[Exercise data]:
*** Block opens ***

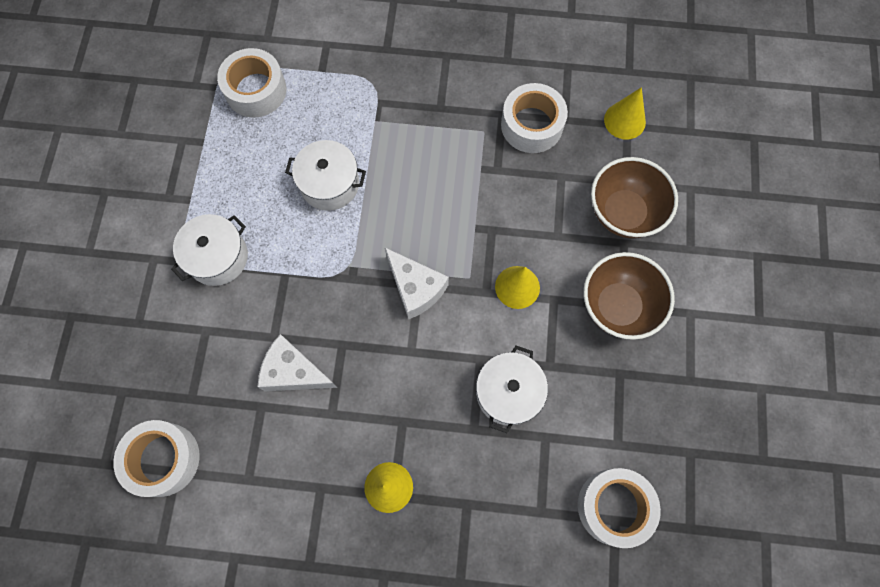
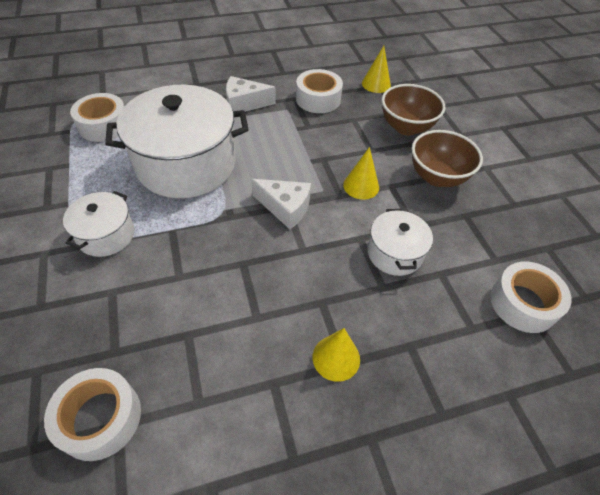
camera: 25 degrees left, 20 degrees down
(294, 372) = (208, 296): white cheese -> white cheese (244, 103)
(329, 184) = (186, 164): white pot -> white pot, size x2.02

*** Block closes ***

[What this task involves]: Everything above except the pictures needs to be reproduced exactly.

[Solution to the exercise]:
camera: 25 degrees left, 20 degrees down
(294, 372) = (208, 296): white cheese -> white cheese (244, 103)
(329, 184) = (186, 164): white pot -> white pot, size x2.02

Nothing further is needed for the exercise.